• Task prompt: Using the records below, report how many lines hold "orange", with no extra text.

(Geometric object motion data)
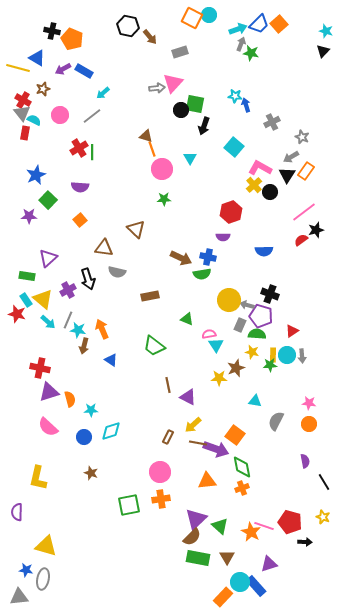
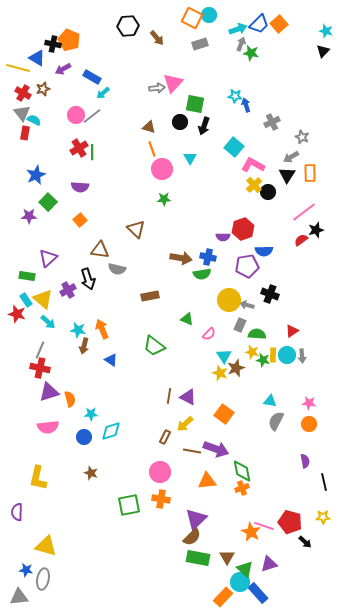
black hexagon at (128, 26): rotated 15 degrees counterclockwise
black cross at (52, 31): moved 1 px right, 13 px down
brown arrow at (150, 37): moved 7 px right, 1 px down
orange pentagon at (72, 39): moved 3 px left, 1 px down
gray rectangle at (180, 52): moved 20 px right, 8 px up
blue rectangle at (84, 71): moved 8 px right, 6 px down
red cross at (23, 100): moved 7 px up
black circle at (181, 110): moved 1 px left, 12 px down
pink circle at (60, 115): moved 16 px right
brown triangle at (146, 136): moved 3 px right, 9 px up
pink L-shape at (260, 168): moved 7 px left, 3 px up
orange rectangle at (306, 171): moved 4 px right, 2 px down; rotated 36 degrees counterclockwise
black circle at (270, 192): moved 2 px left
green square at (48, 200): moved 2 px down
red hexagon at (231, 212): moved 12 px right, 17 px down
brown triangle at (104, 248): moved 4 px left, 2 px down
brown arrow at (181, 258): rotated 15 degrees counterclockwise
gray semicircle at (117, 272): moved 3 px up
purple pentagon at (261, 316): moved 14 px left, 50 px up; rotated 25 degrees counterclockwise
gray line at (68, 320): moved 28 px left, 30 px down
pink semicircle at (209, 334): rotated 144 degrees clockwise
cyan triangle at (216, 345): moved 8 px right, 11 px down
green star at (270, 365): moved 7 px left, 5 px up; rotated 16 degrees clockwise
yellow star at (219, 378): moved 1 px right, 5 px up; rotated 21 degrees clockwise
brown line at (168, 385): moved 1 px right, 11 px down; rotated 21 degrees clockwise
cyan triangle at (255, 401): moved 15 px right
cyan star at (91, 410): moved 4 px down
yellow arrow at (193, 425): moved 8 px left, 1 px up
pink semicircle at (48, 427): rotated 50 degrees counterclockwise
orange square at (235, 435): moved 11 px left, 21 px up
brown rectangle at (168, 437): moved 3 px left
brown line at (198, 443): moved 6 px left, 8 px down
green diamond at (242, 467): moved 4 px down
black line at (324, 482): rotated 18 degrees clockwise
orange cross at (161, 499): rotated 18 degrees clockwise
yellow star at (323, 517): rotated 24 degrees counterclockwise
green triangle at (220, 526): moved 25 px right, 43 px down
black arrow at (305, 542): rotated 40 degrees clockwise
blue rectangle at (256, 586): moved 2 px right, 7 px down
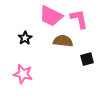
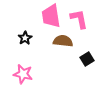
pink trapezoid: rotated 55 degrees clockwise
black square: rotated 16 degrees counterclockwise
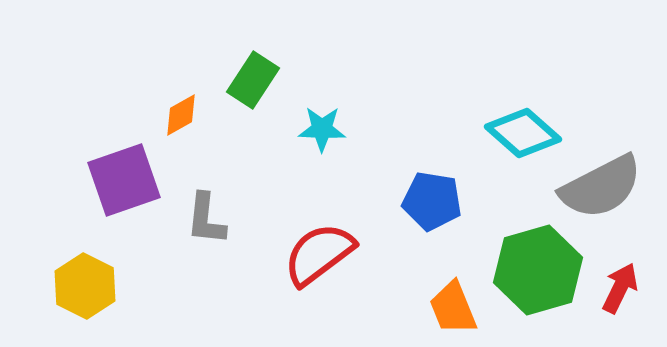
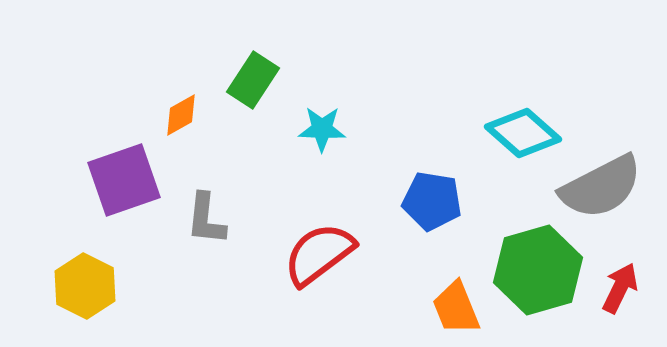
orange trapezoid: moved 3 px right
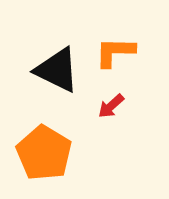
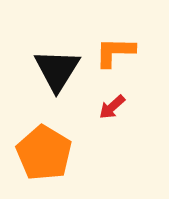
black triangle: rotated 36 degrees clockwise
red arrow: moved 1 px right, 1 px down
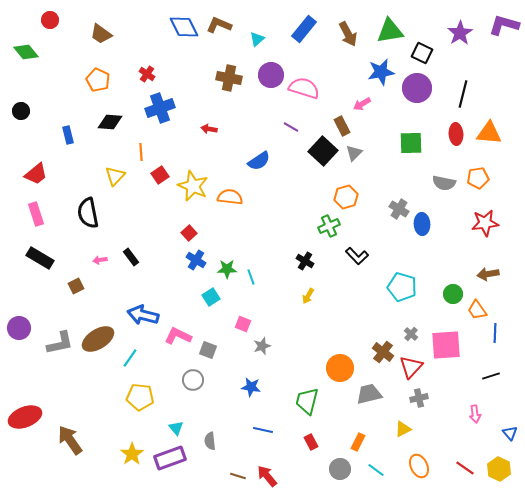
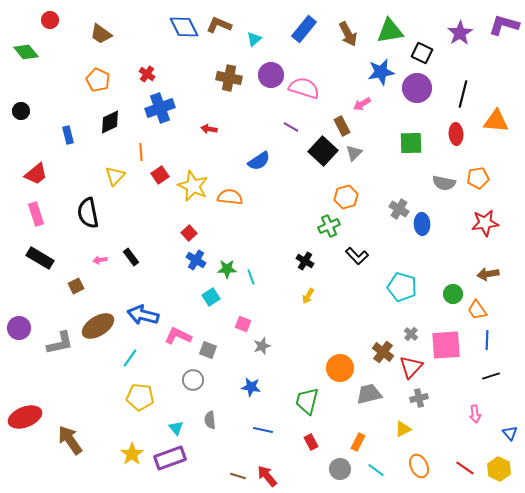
cyan triangle at (257, 39): moved 3 px left
black diamond at (110, 122): rotated 30 degrees counterclockwise
orange triangle at (489, 133): moved 7 px right, 12 px up
blue line at (495, 333): moved 8 px left, 7 px down
brown ellipse at (98, 339): moved 13 px up
gray semicircle at (210, 441): moved 21 px up
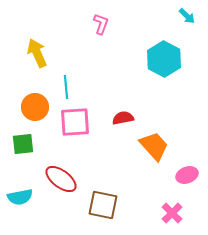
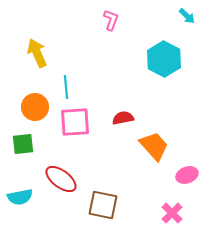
pink L-shape: moved 10 px right, 4 px up
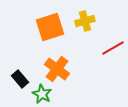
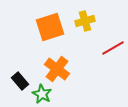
black rectangle: moved 2 px down
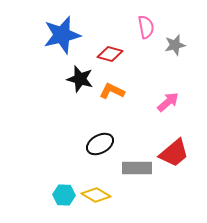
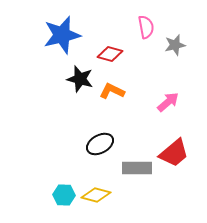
yellow diamond: rotated 16 degrees counterclockwise
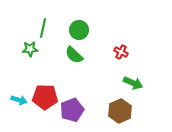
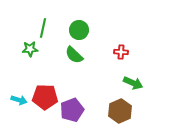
red cross: rotated 24 degrees counterclockwise
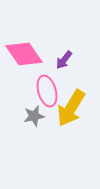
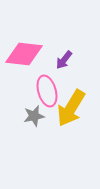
pink diamond: rotated 48 degrees counterclockwise
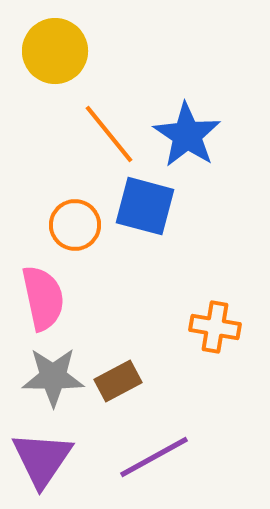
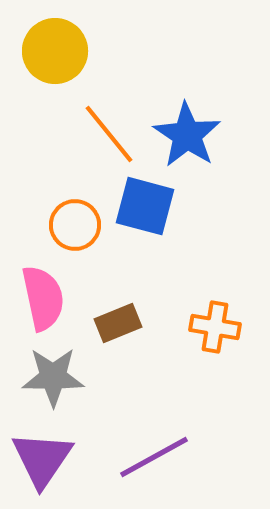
brown rectangle: moved 58 px up; rotated 6 degrees clockwise
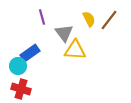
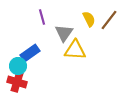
gray triangle: rotated 12 degrees clockwise
red cross: moved 4 px left, 7 px up
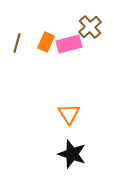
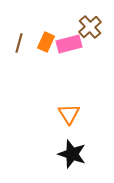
brown line: moved 2 px right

• Solution to the exercise: 6